Saved data entries:
— Begin —

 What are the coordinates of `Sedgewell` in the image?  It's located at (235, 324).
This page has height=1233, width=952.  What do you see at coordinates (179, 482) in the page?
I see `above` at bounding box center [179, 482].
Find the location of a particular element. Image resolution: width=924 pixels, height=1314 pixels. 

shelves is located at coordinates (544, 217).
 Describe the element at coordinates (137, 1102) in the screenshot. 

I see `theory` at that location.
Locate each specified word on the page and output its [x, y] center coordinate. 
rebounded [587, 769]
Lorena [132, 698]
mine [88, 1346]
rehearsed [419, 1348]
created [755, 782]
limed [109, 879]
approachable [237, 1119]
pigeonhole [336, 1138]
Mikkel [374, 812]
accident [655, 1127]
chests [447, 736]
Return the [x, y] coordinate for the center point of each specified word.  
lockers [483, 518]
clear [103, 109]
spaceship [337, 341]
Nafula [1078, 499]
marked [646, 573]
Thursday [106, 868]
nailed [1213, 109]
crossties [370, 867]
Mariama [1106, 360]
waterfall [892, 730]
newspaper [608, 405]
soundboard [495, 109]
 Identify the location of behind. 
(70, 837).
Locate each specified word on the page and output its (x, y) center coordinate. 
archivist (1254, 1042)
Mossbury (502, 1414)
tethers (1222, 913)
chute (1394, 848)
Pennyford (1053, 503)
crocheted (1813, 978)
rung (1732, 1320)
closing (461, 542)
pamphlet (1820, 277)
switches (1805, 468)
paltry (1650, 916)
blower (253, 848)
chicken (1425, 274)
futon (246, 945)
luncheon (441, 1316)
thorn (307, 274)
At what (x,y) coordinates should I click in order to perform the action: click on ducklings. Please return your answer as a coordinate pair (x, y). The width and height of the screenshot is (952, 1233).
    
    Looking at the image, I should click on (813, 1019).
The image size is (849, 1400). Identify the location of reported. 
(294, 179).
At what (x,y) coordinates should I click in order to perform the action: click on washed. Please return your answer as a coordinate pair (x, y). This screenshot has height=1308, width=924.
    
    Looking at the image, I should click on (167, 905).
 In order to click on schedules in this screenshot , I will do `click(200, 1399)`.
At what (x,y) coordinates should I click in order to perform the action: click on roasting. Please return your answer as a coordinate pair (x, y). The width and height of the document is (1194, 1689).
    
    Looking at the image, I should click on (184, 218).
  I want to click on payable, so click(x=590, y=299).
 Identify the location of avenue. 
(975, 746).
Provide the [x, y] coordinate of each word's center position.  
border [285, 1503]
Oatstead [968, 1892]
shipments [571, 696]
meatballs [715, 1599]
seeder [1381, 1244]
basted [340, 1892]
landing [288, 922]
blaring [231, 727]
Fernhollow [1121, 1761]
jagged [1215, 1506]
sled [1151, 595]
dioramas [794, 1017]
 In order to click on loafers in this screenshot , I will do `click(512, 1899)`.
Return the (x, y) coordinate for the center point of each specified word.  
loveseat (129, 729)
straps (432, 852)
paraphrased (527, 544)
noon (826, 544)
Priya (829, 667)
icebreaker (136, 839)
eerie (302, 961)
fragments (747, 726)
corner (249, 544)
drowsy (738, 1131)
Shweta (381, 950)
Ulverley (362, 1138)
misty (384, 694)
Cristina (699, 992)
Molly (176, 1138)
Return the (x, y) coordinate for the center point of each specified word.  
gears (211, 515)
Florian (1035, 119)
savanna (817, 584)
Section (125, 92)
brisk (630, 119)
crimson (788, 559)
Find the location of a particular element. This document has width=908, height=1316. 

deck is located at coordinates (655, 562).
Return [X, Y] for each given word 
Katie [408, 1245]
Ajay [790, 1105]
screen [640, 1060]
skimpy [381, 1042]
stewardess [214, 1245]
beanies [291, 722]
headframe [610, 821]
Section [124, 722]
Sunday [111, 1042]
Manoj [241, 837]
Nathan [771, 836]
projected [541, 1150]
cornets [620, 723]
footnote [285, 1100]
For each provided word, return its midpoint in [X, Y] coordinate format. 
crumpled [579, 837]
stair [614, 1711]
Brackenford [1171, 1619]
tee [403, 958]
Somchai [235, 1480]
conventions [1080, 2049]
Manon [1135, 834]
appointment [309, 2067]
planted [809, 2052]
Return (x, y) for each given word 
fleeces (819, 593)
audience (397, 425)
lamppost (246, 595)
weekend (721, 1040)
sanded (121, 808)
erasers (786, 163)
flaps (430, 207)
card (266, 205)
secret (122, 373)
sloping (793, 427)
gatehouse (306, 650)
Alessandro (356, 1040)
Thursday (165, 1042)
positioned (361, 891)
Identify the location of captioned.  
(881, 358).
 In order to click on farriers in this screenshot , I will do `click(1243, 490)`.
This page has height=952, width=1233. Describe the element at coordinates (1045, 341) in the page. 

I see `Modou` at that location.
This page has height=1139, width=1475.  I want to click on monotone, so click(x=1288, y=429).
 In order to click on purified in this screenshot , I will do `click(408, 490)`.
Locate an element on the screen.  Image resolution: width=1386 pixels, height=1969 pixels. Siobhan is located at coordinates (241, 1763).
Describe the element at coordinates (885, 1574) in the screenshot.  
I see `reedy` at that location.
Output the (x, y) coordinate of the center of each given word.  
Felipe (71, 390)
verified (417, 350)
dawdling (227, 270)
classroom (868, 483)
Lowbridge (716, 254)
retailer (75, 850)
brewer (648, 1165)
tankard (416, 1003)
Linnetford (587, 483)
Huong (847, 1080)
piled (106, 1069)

— End —

STATED TASK:
Copy every one of the lines above exactly as they appear, keeping each character unchanged.

TASK OUTPUT:
 What are the coordinates of `Sedgewell` in the image?  It's located at (235, 324).
This page has height=1233, width=952.  What do you see at coordinates (179, 482) in the page?
I see `above` at bounding box center [179, 482].
Find the location of a particular element. Image resolution: width=924 pixels, height=1314 pixels. 

shelves is located at coordinates (544, 217).
 Describe the element at coordinates (137, 1102) in the screenshot. 

I see `theory` at that location.
Locate each specified word on the page and output its [x, y] center coordinate. 
rebounded [587, 769]
Lorena [132, 698]
mine [88, 1346]
rehearsed [419, 1348]
created [755, 782]
limed [109, 879]
approachable [237, 1119]
pigeonhole [336, 1138]
Mikkel [374, 812]
accident [655, 1127]
chests [447, 736]
Return the [x, y] coordinate for the center point of each specified word.  
lockers [483, 518]
clear [103, 109]
spaceship [337, 341]
Nafula [1078, 499]
marked [646, 573]
Thursday [106, 868]
nailed [1213, 109]
crossties [370, 867]
Mariama [1106, 360]
waterfall [892, 730]
newspaper [608, 405]
soundboard [495, 109]
 Identify the location of behind. 
(70, 837).
Locate each specified word on the page and output its (x, y) center coordinate. 
archivist (1254, 1042)
Mossbury (502, 1414)
tethers (1222, 913)
chute (1394, 848)
Pennyford (1053, 503)
crocheted (1813, 978)
rung (1732, 1320)
closing (461, 542)
pamphlet (1820, 277)
switches (1805, 468)
paltry (1650, 916)
blower (253, 848)
chicken (1425, 274)
futon (246, 945)
luncheon (441, 1316)
thorn (307, 274)
At what (x,y) coordinates should I click in order to perform the action: click on ducklings. Please return your answer as a coordinate pair (x, y). The width and height of the screenshot is (952, 1233).
    
    Looking at the image, I should click on (813, 1019).
The image size is (849, 1400). Identify the location of reported. 
(294, 179).
At what (x,y) coordinates should I click in order to perform the action: click on washed. Please return your answer as a coordinate pair (x, y). This screenshot has height=1308, width=924.
    
    Looking at the image, I should click on (167, 905).
 In order to click on schedules in this screenshot , I will do `click(200, 1399)`.
At what (x,y) coordinates should I click in order to perform the action: click on roasting. Please return your answer as a coordinate pair (x, y). The width and height of the document is (1194, 1689).
    
    Looking at the image, I should click on (184, 218).
  I want to click on payable, so click(x=590, y=299).
 Identify the location of avenue. 
(975, 746).
Provide the [x, y] coordinate of each word's center position.  
border [285, 1503]
Oatstead [968, 1892]
shipments [571, 696]
meatballs [715, 1599]
seeder [1381, 1244]
basted [340, 1892]
landing [288, 922]
blaring [231, 727]
Fernhollow [1121, 1761]
jagged [1215, 1506]
sled [1151, 595]
dioramas [794, 1017]
 In order to click on loafers in this screenshot , I will do `click(512, 1899)`.
Return the (x, y) coordinate for the center point of each specified word.  
loveseat (129, 729)
straps (432, 852)
paraphrased (527, 544)
noon (826, 544)
Priya (829, 667)
icebreaker (136, 839)
eerie (302, 961)
fragments (747, 726)
corner (249, 544)
drowsy (738, 1131)
Shweta (381, 950)
Ulverley (362, 1138)
misty (384, 694)
Cristina (699, 992)
Molly (176, 1138)
Return the (x, y) coordinate for the center point of each specified word.  
gears (211, 515)
Florian (1035, 119)
savanna (817, 584)
Section (125, 92)
brisk (630, 119)
crimson (788, 559)
Find the location of a particular element. This document has width=908, height=1316. 

deck is located at coordinates (655, 562).
Return [X, Y] for each given word 
Katie [408, 1245]
Ajay [790, 1105]
screen [640, 1060]
skimpy [381, 1042]
stewardess [214, 1245]
beanies [291, 722]
headframe [610, 821]
Section [124, 722]
Sunday [111, 1042]
Manoj [241, 837]
Nathan [771, 836]
projected [541, 1150]
cornets [620, 723]
footnote [285, 1100]
For each provided word, return its midpoint in [X, Y] coordinate format. 
crumpled [579, 837]
stair [614, 1711]
Brackenford [1171, 1619]
tee [403, 958]
Somchai [235, 1480]
conventions [1080, 2049]
Manon [1135, 834]
appointment [309, 2067]
planted [809, 2052]
Return (x, y) for each given word 
fleeces (819, 593)
audience (397, 425)
lamppost (246, 595)
weekend (721, 1040)
sanded (121, 808)
erasers (786, 163)
flaps (430, 207)
card (266, 205)
secret (122, 373)
sloping (793, 427)
gatehouse (306, 650)
Alessandro (356, 1040)
Thursday (165, 1042)
positioned (361, 891)
Identify the location of captioned.  
(881, 358).
 In order to click on farriers in this screenshot , I will do `click(1243, 490)`.
This page has height=952, width=1233. Describe the element at coordinates (1045, 341) in the page. 

I see `Modou` at that location.
This page has height=1139, width=1475.  I want to click on monotone, so click(x=1288, y=429).
 In order to click on purified in this screenshot , I will do `click(408, 490)`.
Locate an element on the screen.  Image resolution: width=1386 pixels, height=1969 pixels. Siobhan is located at coordinates (241, 1763).
Describe the element at coordinates (885, 1574) in the screenshot.  
I see `reedy` at that location.
Output the (x, y) coordinate of the center of each given word.  
Felipe (71, 390)
verified (417, 350)
dawdling (227, 270)
classroom (868, 483)
Lowbridge (716, 254)
retailer (75, 850)
brewer (648, 1165)
tankard (416, 1003)
Linnetford (587, 483)
Huong (847, 1080)
piled (106, 1069)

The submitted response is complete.